--- RECORDS TO USE Enclosed Below ---

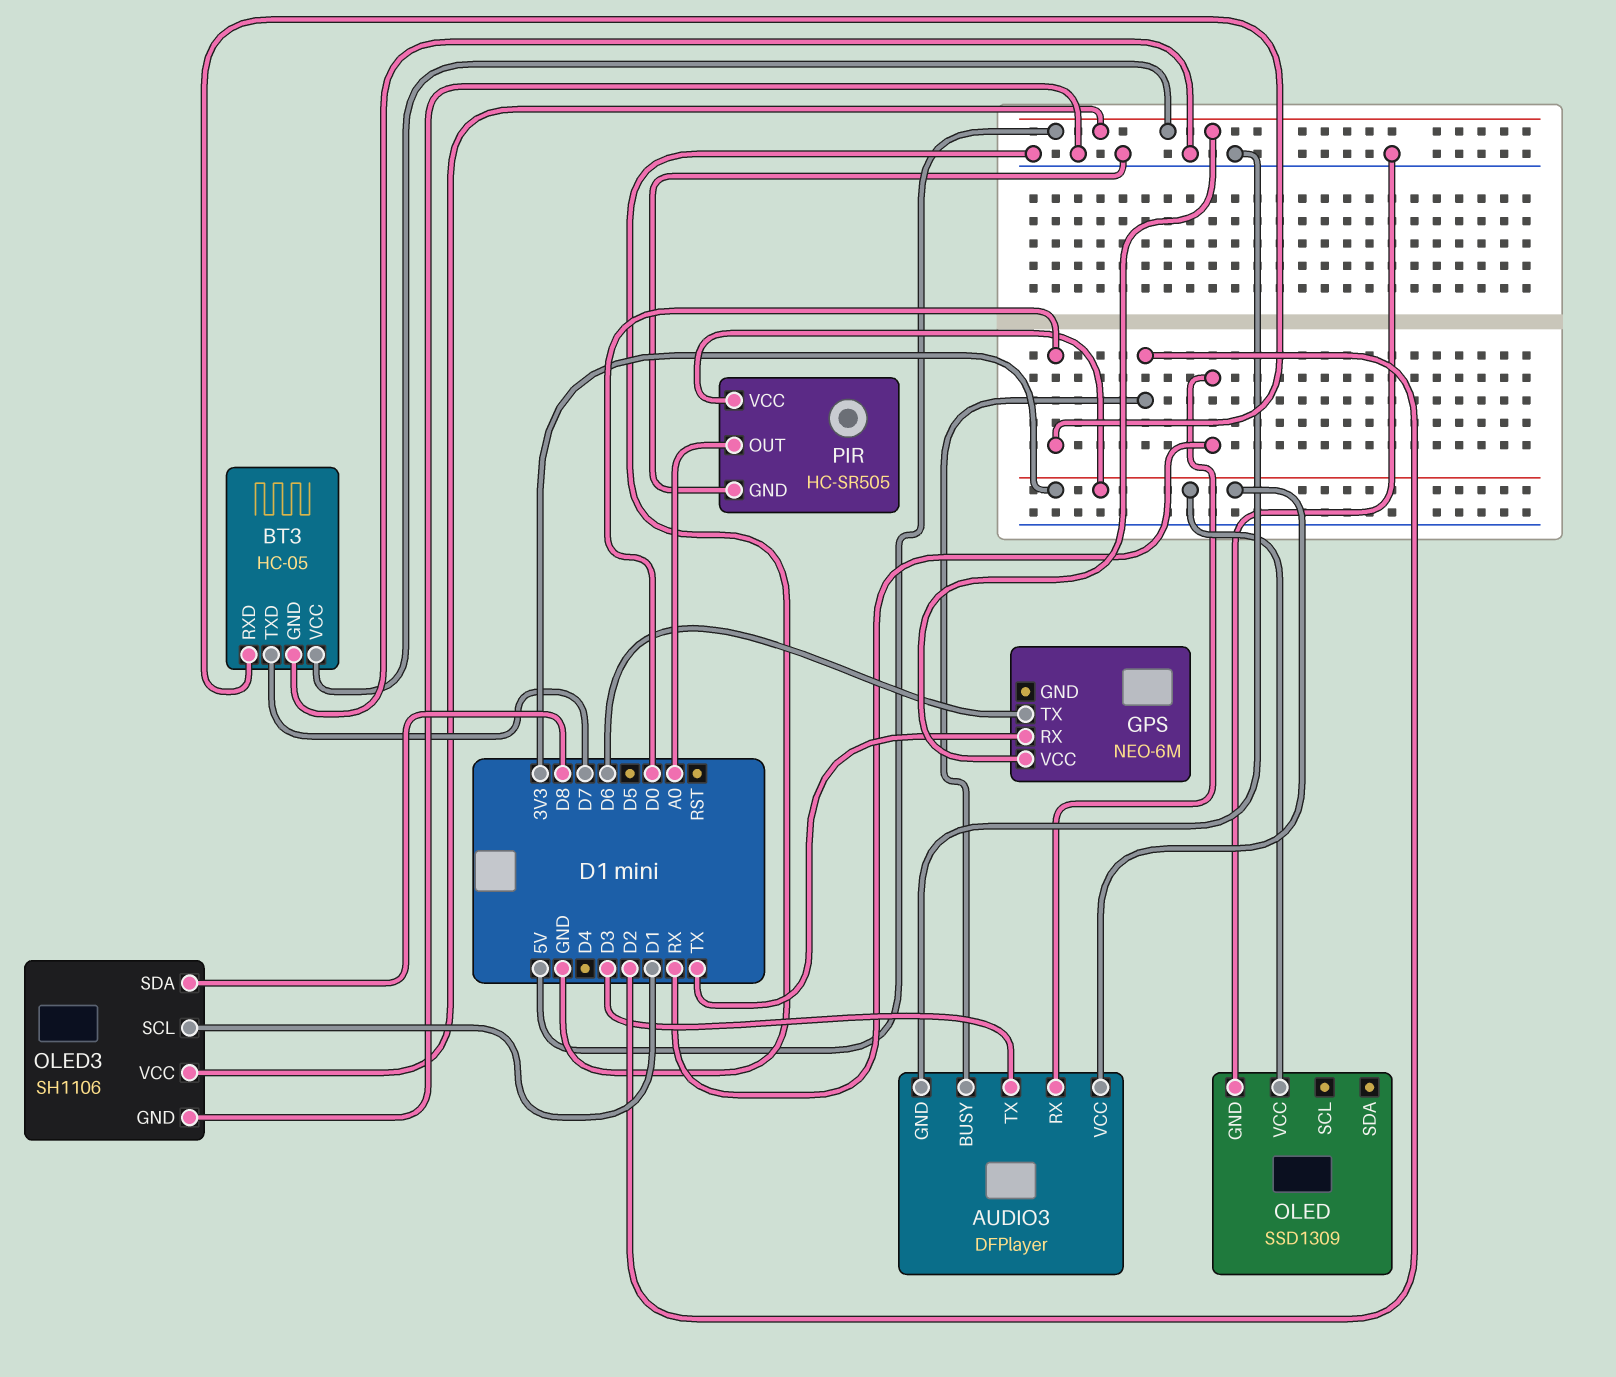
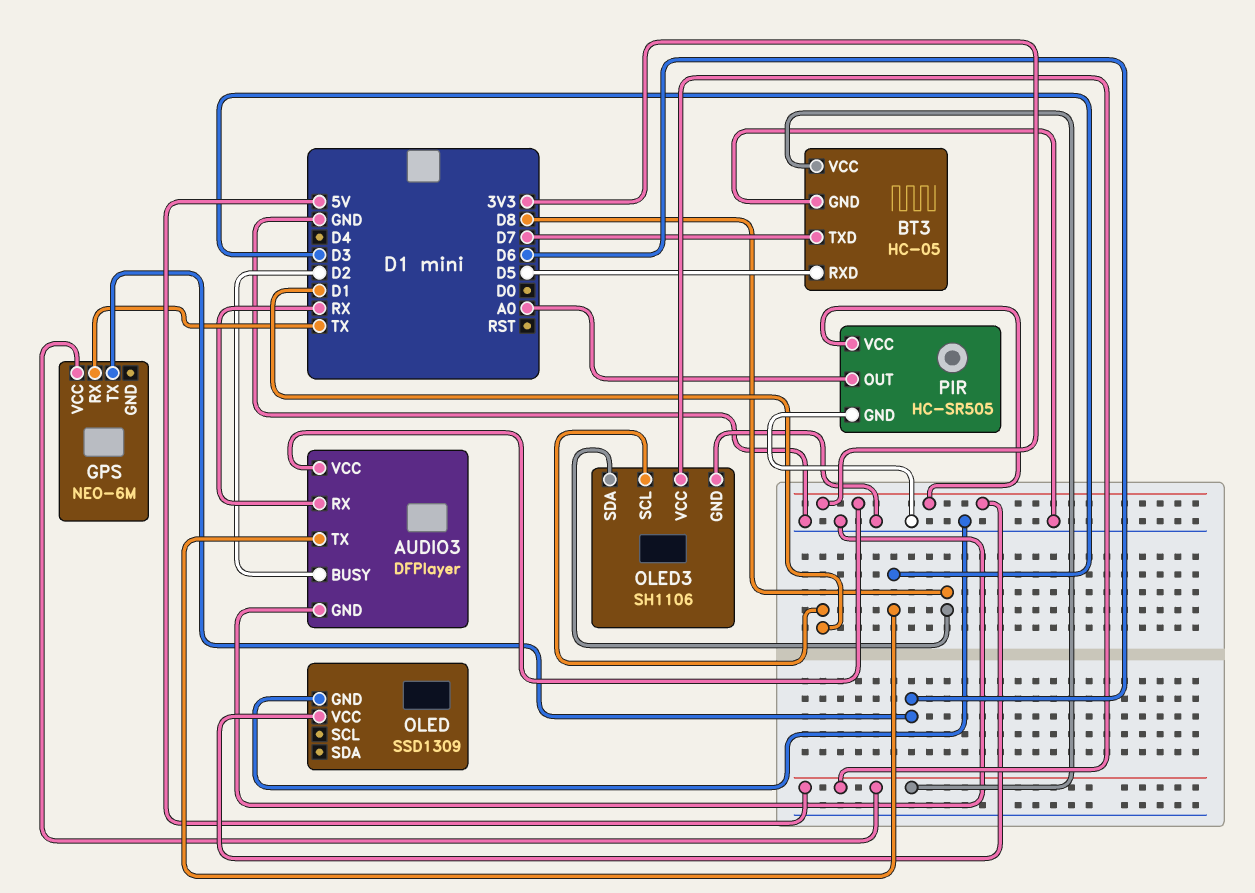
BT3 pin RXD: D0 -> D5

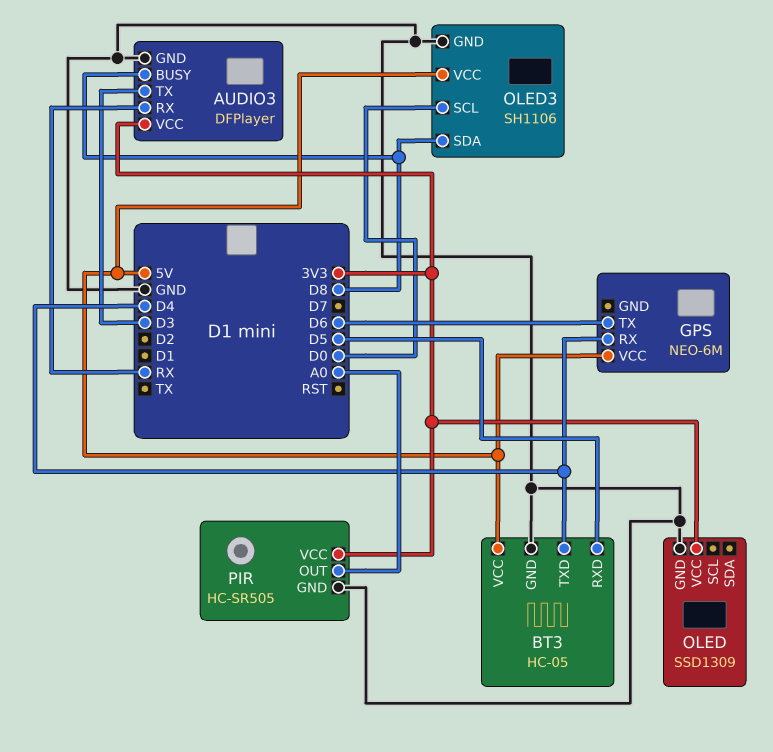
AUDIO3 pin BUSY: D2 -> D8
BT3 pin TXD: D7 -> D4
GPS pin RX: TX -> D4
OLED3 pin SCL: D1 -> D0

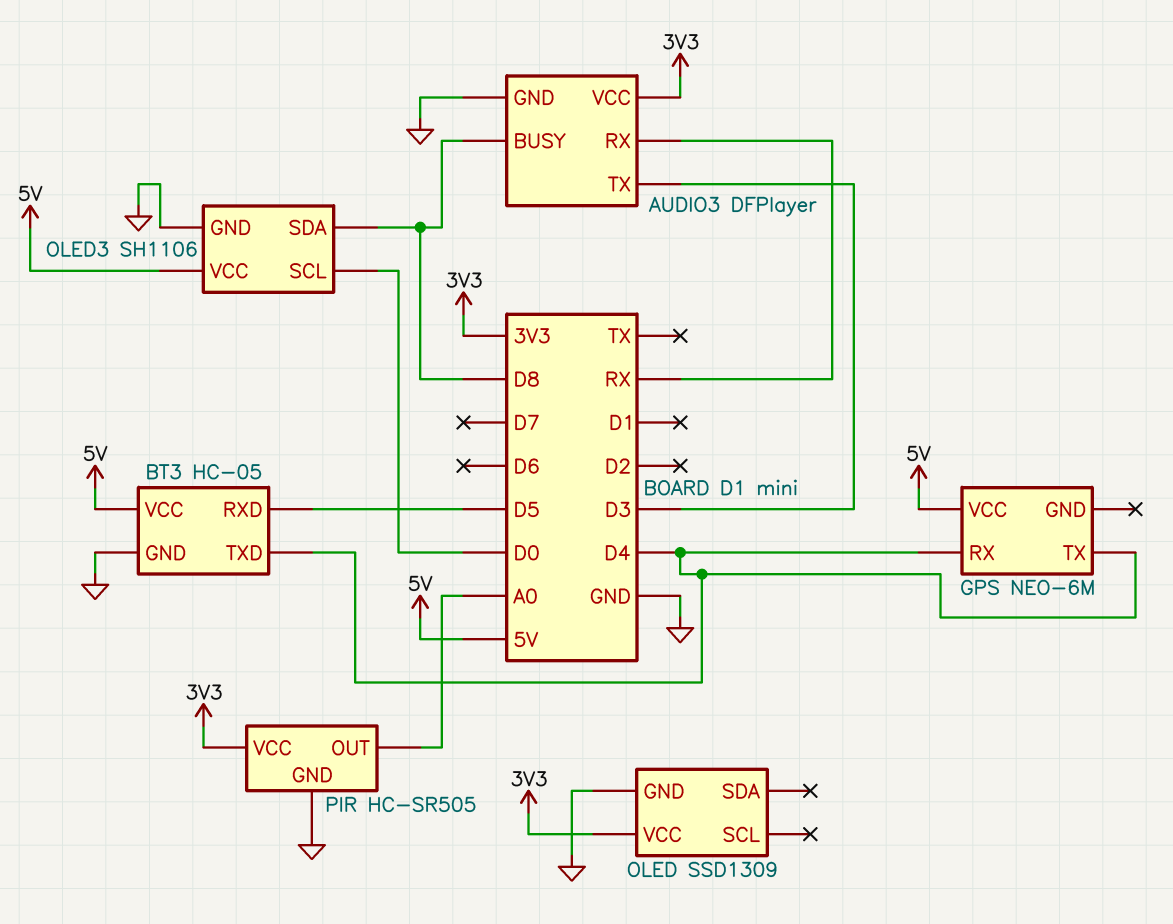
GPS pin TX: D6 -> D4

--- End of Enclosed RECORDS TO USE ---

◆ REQUIRED WORK ◆
Output all the data, exactly, without images.

◆ SOLUTION TO THE EXERCISE ◆
BT3 pin RXD: D0 -> D5

AUDIO3 pin BUSY: D2 -> D8
BT3 pin TXD: D7 -> D4
GPS pin RX: TX -> D4
OLED3 pin SCL: D1 -> D0

GPS pin TX: D6 -> D4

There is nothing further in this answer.